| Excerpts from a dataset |
****************************************

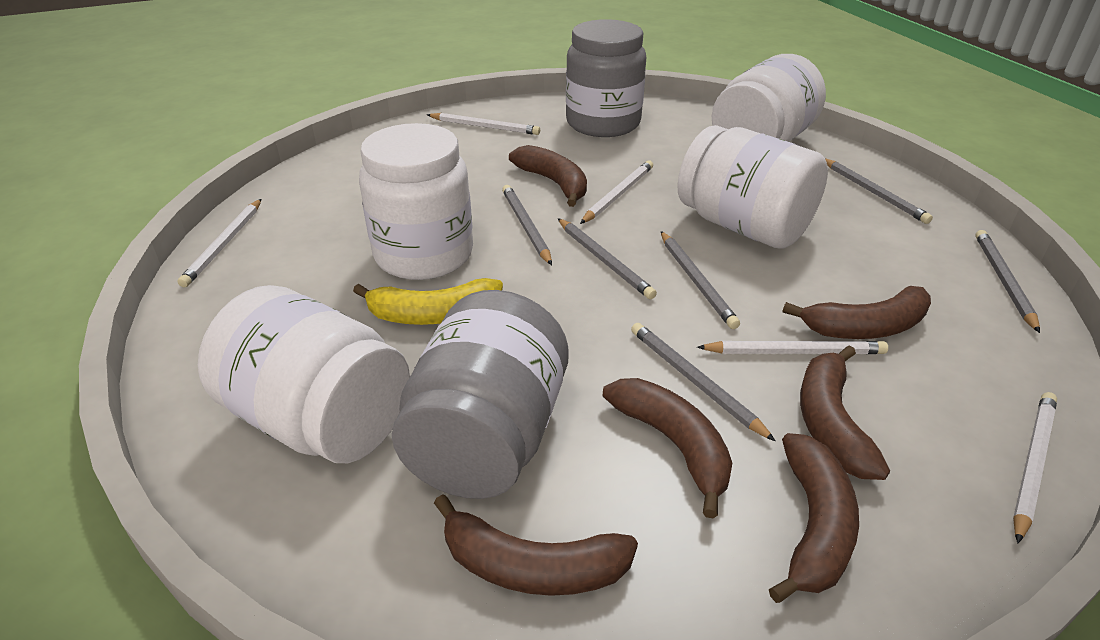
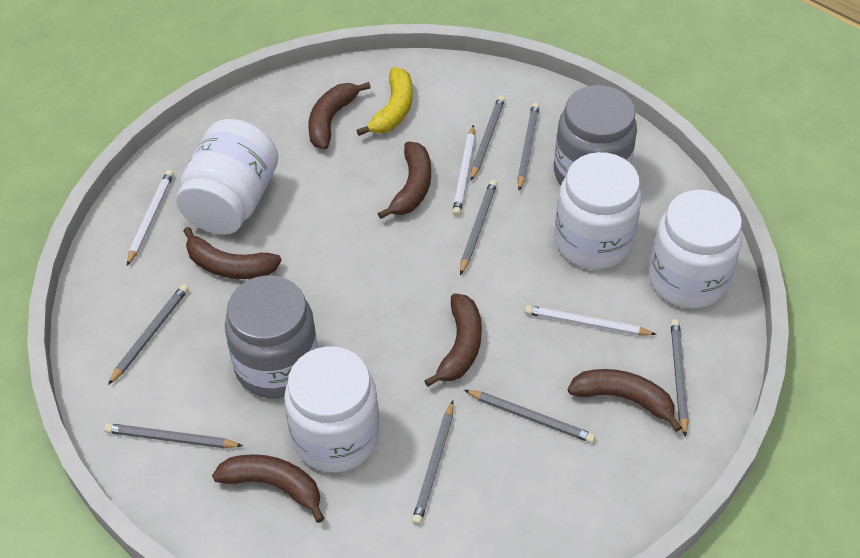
grey pencil: 6 -> 8
white pencil: 5 -> 3

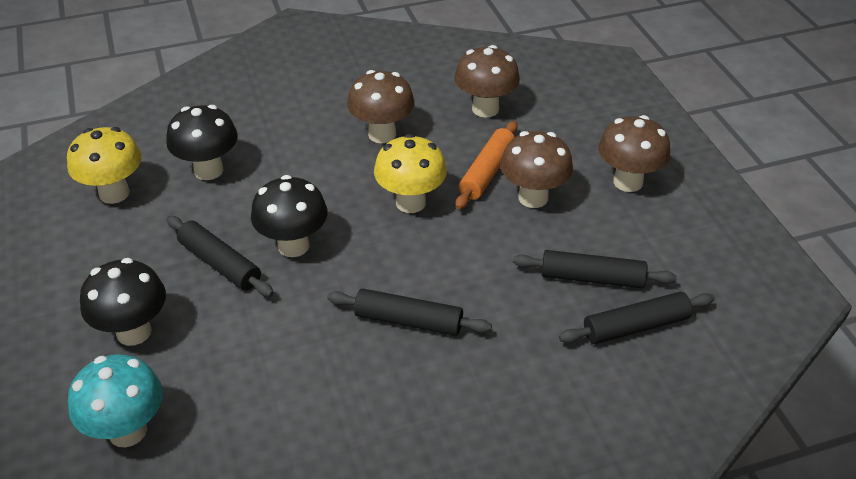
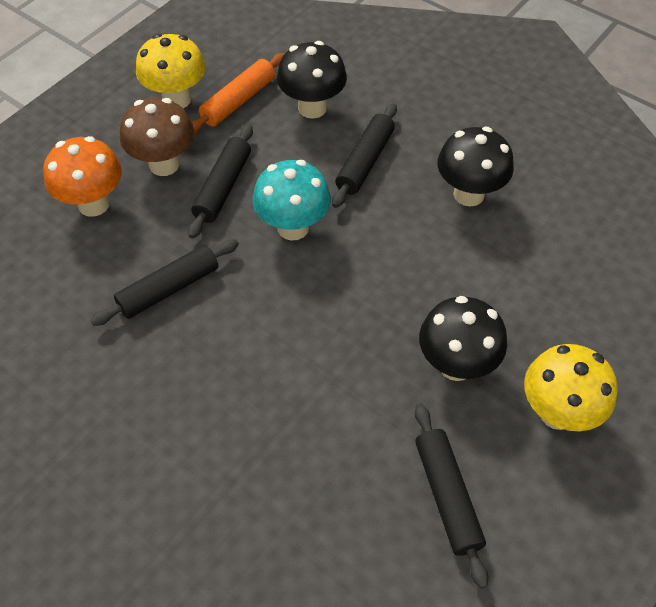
brown mushroom: 4 -> 1
orange mushroom: 0 -> 1

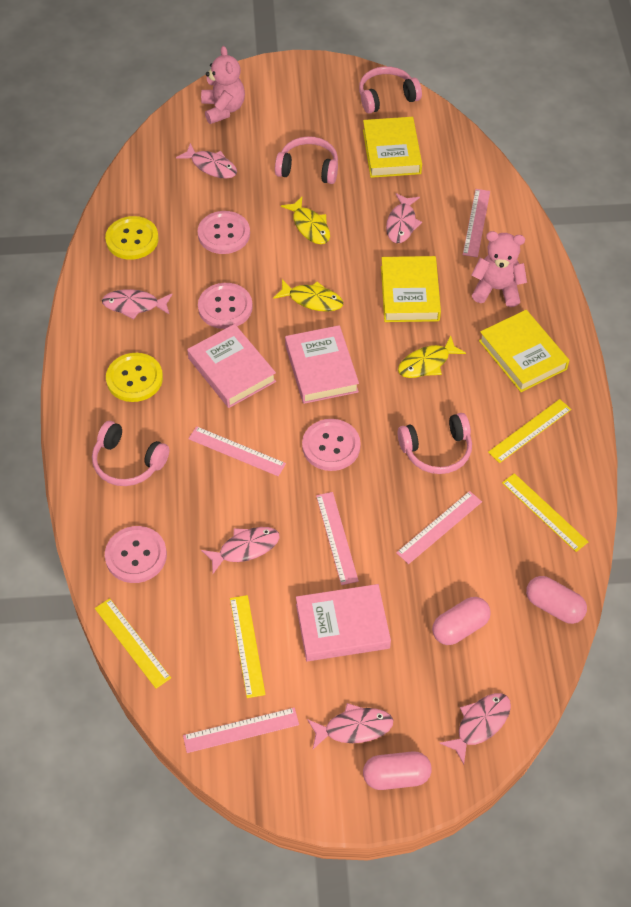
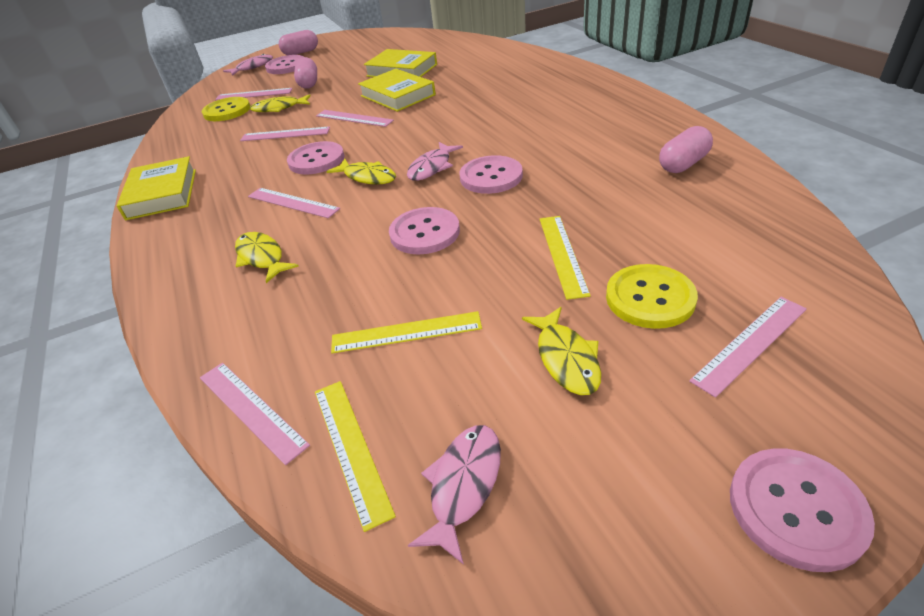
pink book: 3 -> 0
pink button: 4 -> 5
pink fish: 6 -> 3
pink headphones: 4 -> 0
pink ruler: 5 -> 6
pink teddy bear: 2 -> 0
yellow fish: 3 -> 4
yellow ruler: 4 -> 3

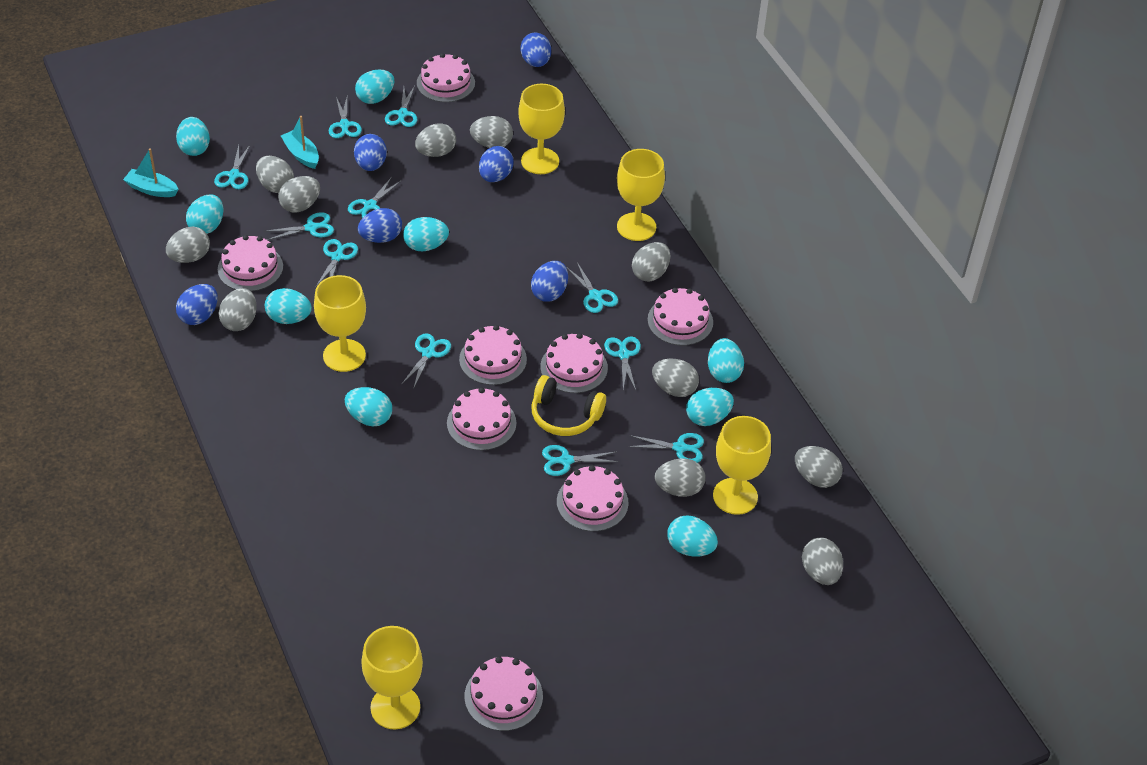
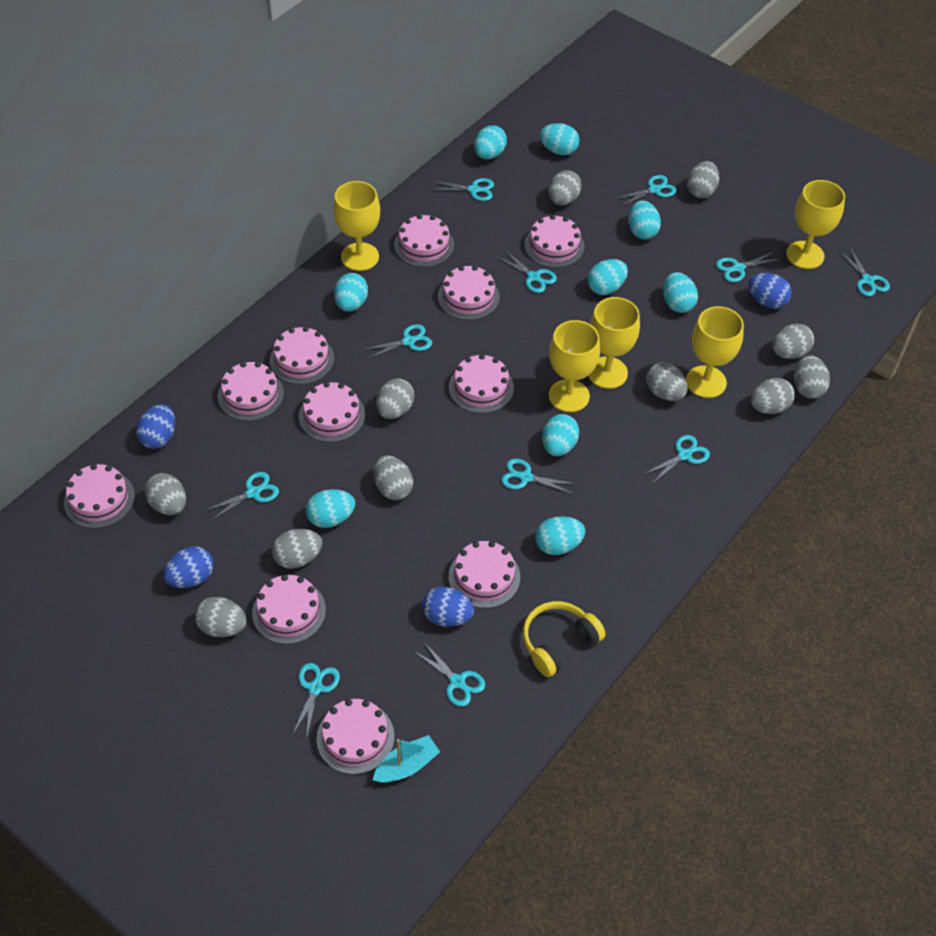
blue egg: 6 -> 4
pink cake: 8 -> 11
turquoise boat: 2 -> 1

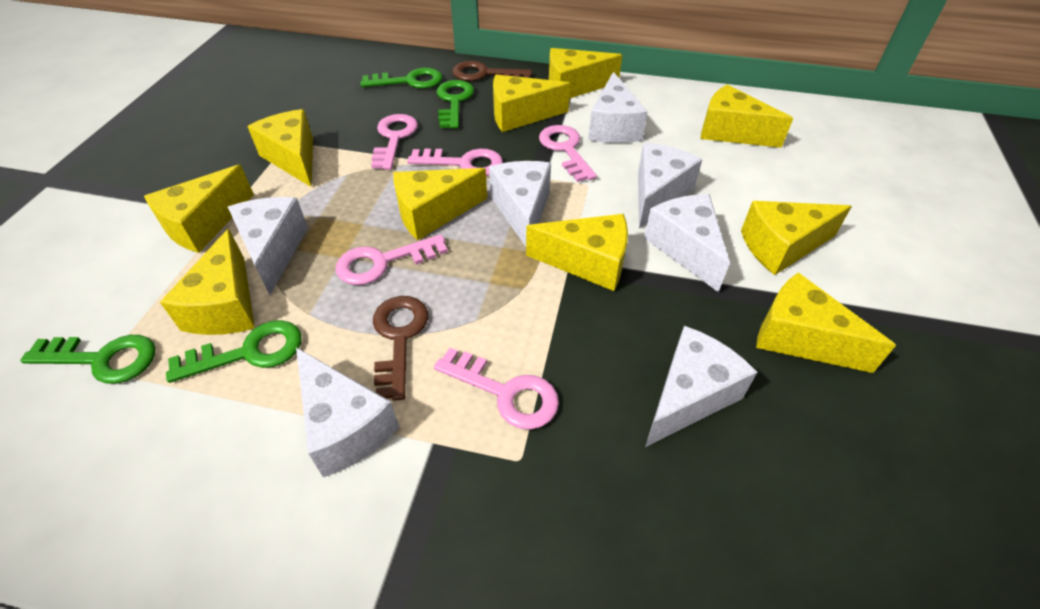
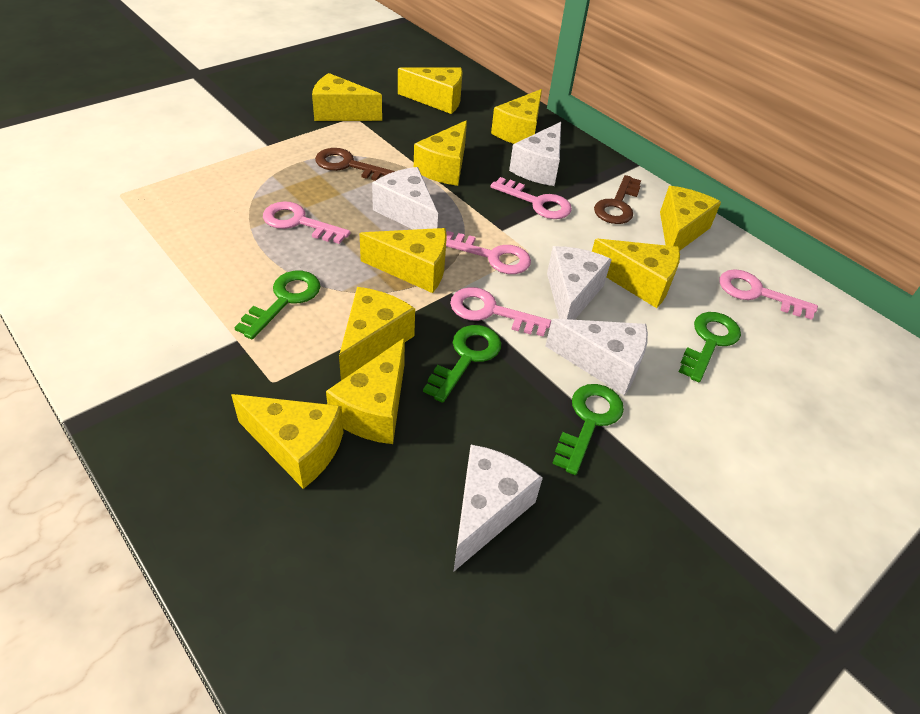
white cheese: 7 -> 5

****************************************

| Task item |
Look through the data above for the string "pink" and copy every line where it appears.

| Output |
pink book: 3 -> 0
pink button: 4 -> 5
pink fish: 6 -> 3
pink headphones: 4 -> 0
pink ruler: 5 -> 6
pink teddy bear: 2 -> 0
pink cake: 8 -> 11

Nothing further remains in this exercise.